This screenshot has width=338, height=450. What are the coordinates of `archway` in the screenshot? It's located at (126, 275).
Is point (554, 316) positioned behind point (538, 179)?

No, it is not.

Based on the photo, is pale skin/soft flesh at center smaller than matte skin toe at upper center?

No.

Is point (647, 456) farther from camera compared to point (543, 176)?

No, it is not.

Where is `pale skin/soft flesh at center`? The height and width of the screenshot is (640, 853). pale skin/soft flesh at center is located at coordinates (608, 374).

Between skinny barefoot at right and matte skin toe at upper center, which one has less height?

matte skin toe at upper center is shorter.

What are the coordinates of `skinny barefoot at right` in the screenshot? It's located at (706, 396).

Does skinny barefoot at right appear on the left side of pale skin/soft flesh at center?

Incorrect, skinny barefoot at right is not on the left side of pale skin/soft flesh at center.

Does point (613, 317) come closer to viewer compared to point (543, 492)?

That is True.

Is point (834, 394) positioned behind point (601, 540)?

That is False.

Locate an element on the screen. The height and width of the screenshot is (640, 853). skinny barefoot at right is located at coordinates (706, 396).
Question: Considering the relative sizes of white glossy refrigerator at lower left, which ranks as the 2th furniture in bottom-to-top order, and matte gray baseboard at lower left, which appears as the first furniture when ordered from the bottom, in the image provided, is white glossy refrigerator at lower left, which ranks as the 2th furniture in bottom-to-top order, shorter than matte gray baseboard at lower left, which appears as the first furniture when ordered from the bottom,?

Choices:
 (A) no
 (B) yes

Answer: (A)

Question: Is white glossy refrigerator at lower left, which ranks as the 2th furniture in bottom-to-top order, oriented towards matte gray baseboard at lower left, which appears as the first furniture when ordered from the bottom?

_____

WHAT IS NEEDED
Reproduce verbatim the part of the records that begins with the line containing "Incorrect, skinny barefoot" and continues through the end of the records.

TASK ANSWER
Incorrect, skinny barefoot at right is not on the left side of pale skin/soft flesh at center.

Does point (613, 317) come closer to viewer compared to point (543, 492)?

That is True.

Is point (834, 394) positioned behind point (601, 540)?

That is False.

Locate an element on the screen. The height and width of the screenshot is (640, 853). skinny barefoot at right is located at coordinates (706, 396).
Question: Considering the relative sizes of white glossy refrigerator at lower left, which ranks as the 2th furniture in bottom-to-top order, and matte gray baseboard at lower left, which appears as the first furniture when ordered from the bottom, in the image provided, is white glossy refrigerator at lower left, which ranks as the 2th furniture in bottom-to-top order, shorter than matte gray baseboard at lower left, which appears as the first furniture when ordered from the bottom,?

Choices:
 (A) no
 (B) yes

Answer: (A)

Question: Is white glossy refrigerator at lower left, which ranks as the 2th furniture in bottom-to-top order, oriented towards matte gray baseboard at lower left, which appears as the first furniture when ordered from the bottom?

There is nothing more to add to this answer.